* **DIRECTIONS FOR THIS TASK**
Before you write out the listing, remove the pictures; everything else stays exactly as it is.

* **STORED DATA**
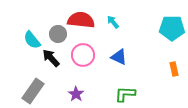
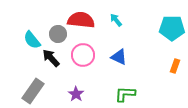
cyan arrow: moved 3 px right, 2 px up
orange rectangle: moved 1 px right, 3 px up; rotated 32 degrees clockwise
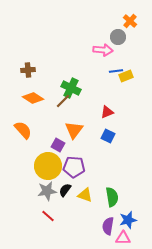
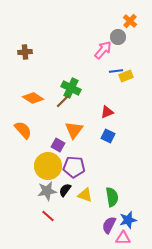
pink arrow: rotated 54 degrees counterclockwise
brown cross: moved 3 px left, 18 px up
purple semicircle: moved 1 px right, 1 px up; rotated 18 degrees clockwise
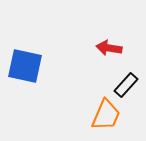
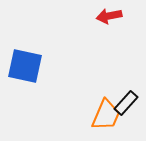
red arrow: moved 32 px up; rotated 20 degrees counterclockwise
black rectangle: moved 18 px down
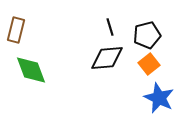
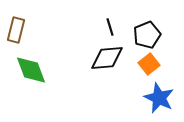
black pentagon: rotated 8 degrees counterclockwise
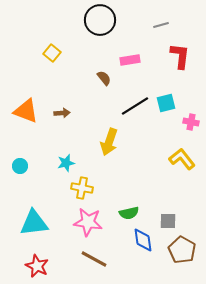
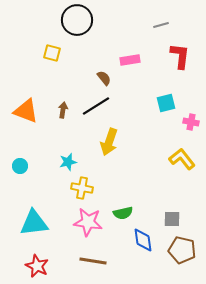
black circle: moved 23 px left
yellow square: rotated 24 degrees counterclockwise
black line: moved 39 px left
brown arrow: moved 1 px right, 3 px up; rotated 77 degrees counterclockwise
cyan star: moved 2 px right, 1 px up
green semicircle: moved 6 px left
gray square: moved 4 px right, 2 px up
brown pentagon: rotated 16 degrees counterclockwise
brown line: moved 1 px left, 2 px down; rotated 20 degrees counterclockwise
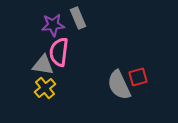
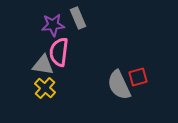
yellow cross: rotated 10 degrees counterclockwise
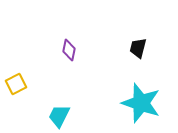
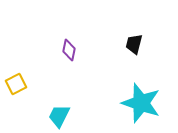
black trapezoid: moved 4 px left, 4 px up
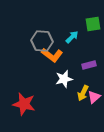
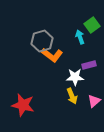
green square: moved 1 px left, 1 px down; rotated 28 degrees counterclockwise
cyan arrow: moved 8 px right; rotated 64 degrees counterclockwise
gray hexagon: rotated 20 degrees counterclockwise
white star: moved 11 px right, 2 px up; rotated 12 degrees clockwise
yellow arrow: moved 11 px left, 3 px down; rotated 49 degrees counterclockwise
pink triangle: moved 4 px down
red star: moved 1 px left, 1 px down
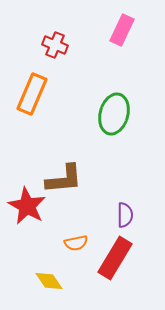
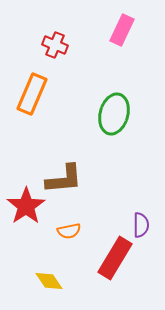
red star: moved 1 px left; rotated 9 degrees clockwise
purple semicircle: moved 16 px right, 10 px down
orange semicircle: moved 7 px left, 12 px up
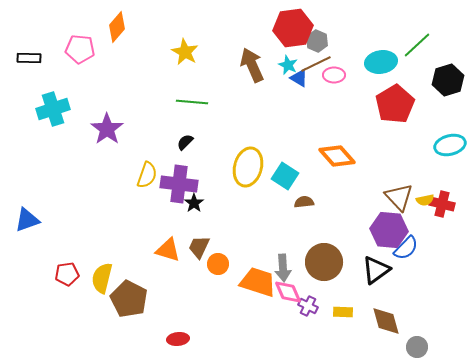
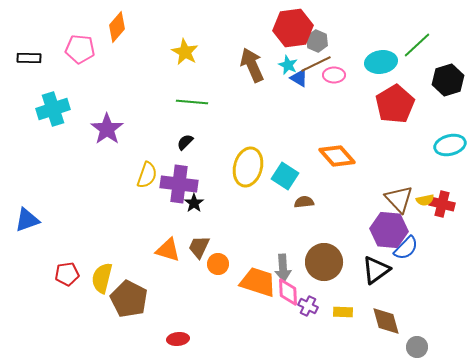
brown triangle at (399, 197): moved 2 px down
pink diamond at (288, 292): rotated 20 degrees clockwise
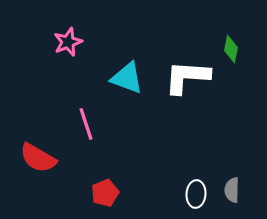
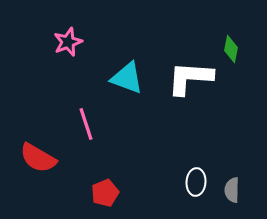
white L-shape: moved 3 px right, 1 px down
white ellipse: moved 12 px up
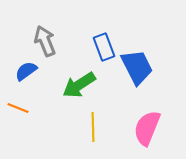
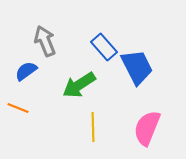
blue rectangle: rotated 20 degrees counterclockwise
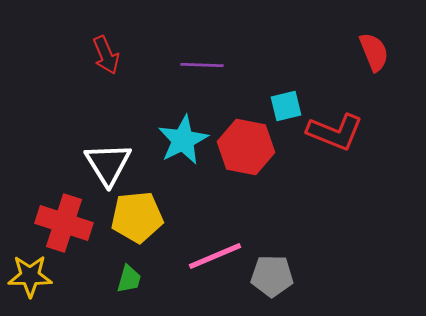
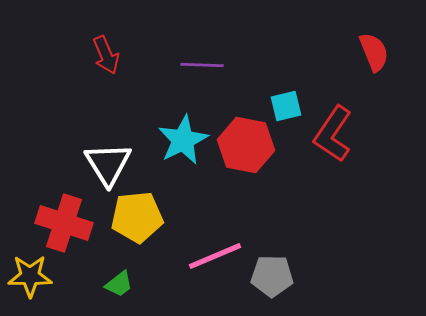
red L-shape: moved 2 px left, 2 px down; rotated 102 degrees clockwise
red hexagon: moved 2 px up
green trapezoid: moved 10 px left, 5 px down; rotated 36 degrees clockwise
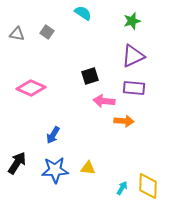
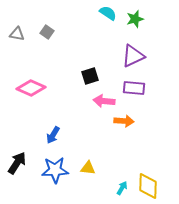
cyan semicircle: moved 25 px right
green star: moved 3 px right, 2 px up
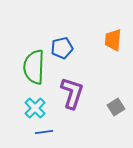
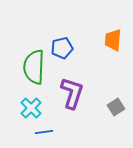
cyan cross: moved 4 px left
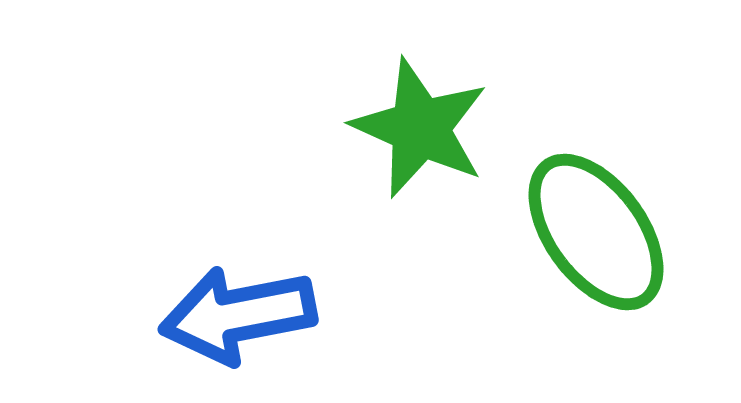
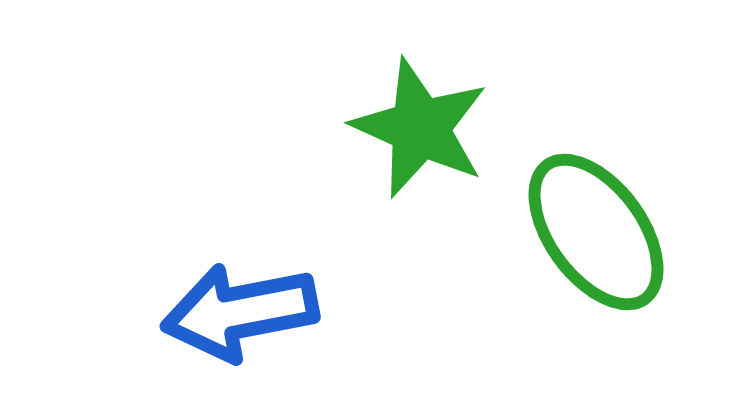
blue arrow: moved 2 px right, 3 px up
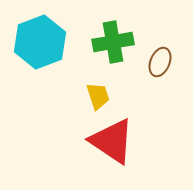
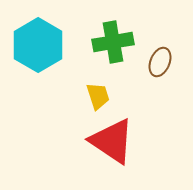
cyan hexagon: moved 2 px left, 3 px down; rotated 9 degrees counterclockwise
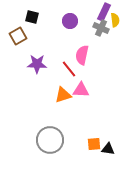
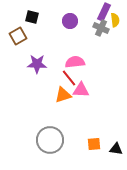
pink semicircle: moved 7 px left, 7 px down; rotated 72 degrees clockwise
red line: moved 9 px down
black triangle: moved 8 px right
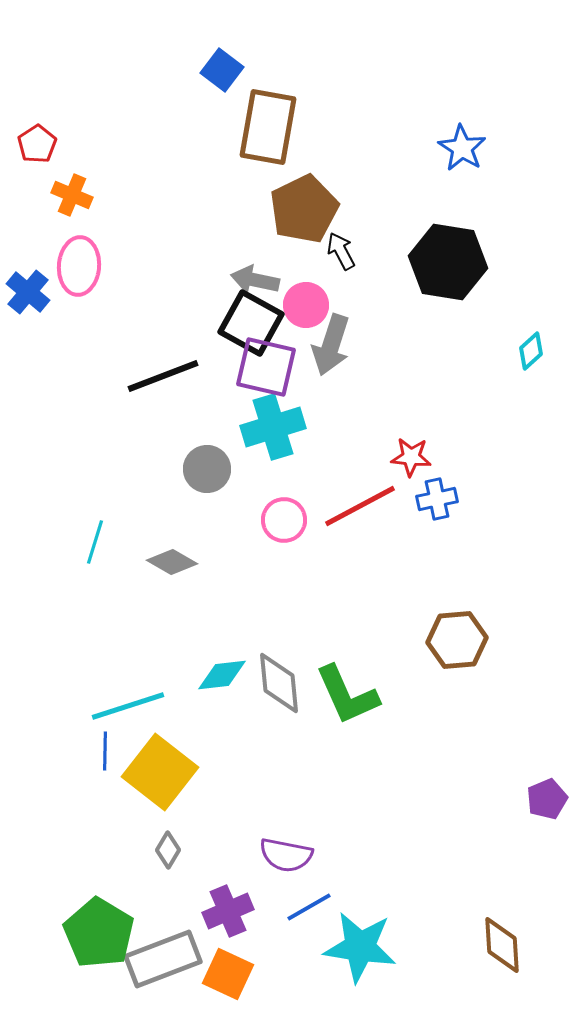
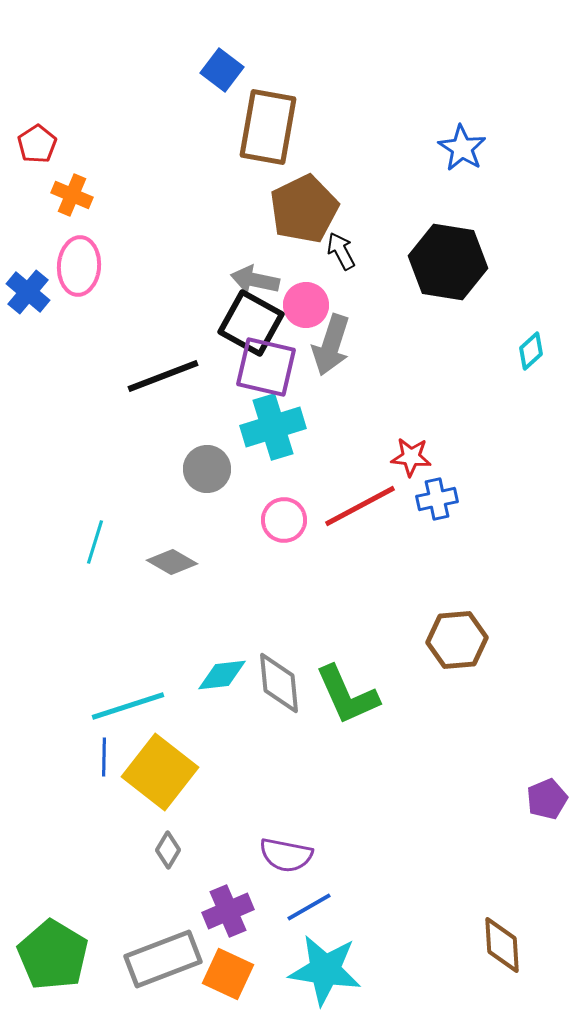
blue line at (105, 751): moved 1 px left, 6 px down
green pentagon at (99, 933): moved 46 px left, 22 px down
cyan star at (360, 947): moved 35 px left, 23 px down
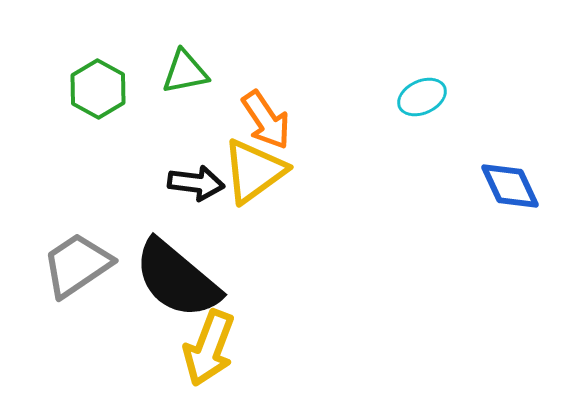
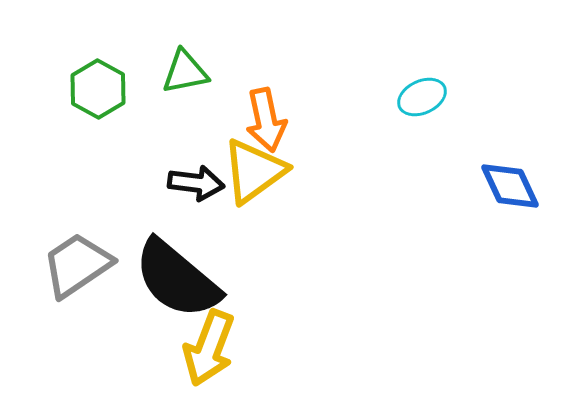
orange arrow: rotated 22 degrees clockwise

* **RESPONSE TO THIS EXERCISE**
cyan arrow: moved 3 px right, 2 px up
orange rectangle: moved 1 px right, 3 px up; rotated 32 degrees clockwise
pink arrow: rotated 54 degrees counterclockwise
brown cross: moved 3 px left, 18 px up
purple semicircle: moved 1 px right, 1 px up; rotated 18 degrees clockwise
red arrow: moved 32 px up; rotated 20 degrees counterclockwise
black rectangle: moved 18 px down
black pentagon: rotated 8 degrees counterclockwise
black circle: moved 23 px left
yellow square: rotated 24 degrees counterclockwise
black line: moved 39 px left
brown arrow: moved 1 px right, 3 px up; rotated 77 degrees counterclockwise
cyan star: moved 2 px right, 1 px up
green semicircle: moved 6 px left
gray square: moved 4 px right, 2 px up
brown pentagon: rotated 16 degrees counterclockwise
brown line: moved 1 px left, 2 px down; rotated 20 degrees counterclockwise
yellow cross: rotated 10 degrees counterclockwise
black trapezoid: moved 4 px left, 4 px up
green square: moved 1 px left, 1 px down; rotated 28 degrees counterclockwise
cyan arrow: moved 8 px right; rotated 64 degrees counterclockwise
gray hexagon: rotated 20 degrees counterclockwise
white star: moved 11 px right, 2 px up; rotated 12 degrees clockwise
yellow arrow: moved 11 px left, 3 px down; rotated 49 degrees counterclockwise
pink triangle: moved 4 px down
red star: moved 1 px left, 1 px down
red star: moved 1 px left; rotated 9 degrees clockwise
purple semicircle: moved 16 px right, 10 px down
orange semicircle: moved 7 px left, 12 px up
brown triangle at (399, 197): moved 2 px down
pink diamond at (288, 292): rotated 20 degrees clockwise
white L-shape: moved 3 px right, 1 px down
white ellipse: moved 12 px up
blue rectangle: rotated 20 degrees counterclockwise
red L-shape: moved 2 px left, 2 px down; rotated 102 degrees clockwise
red hexagon: moved 2 px up
green trapezoid: moved 10 px left, 5 px down; rotated 36 degrees clockwise
cyan semicircle: moved 25 px right
green star: moved 3 px right, 2 px up
cyan cross: moved 4 px left
blue arrow: moved 2 px right, 3 px up
cyan hexagon: moved 2 px left, 3 px down; rotated 9 degrees counterclockwise
pink semicircle: moved 7 px left, 7 px down; rotated 72 degrees clockwise
red line: moved 9 px down
black triangle: moved 8 px right
blue line at (105, 751): moved 1 px left, 6 px down
green pentagon at (99, 933): moved 46 px left, 22 px down
cyan star at (360, 947): moved 35 px left, 23 px down
orange arrow: rotated 22 degrees clockwise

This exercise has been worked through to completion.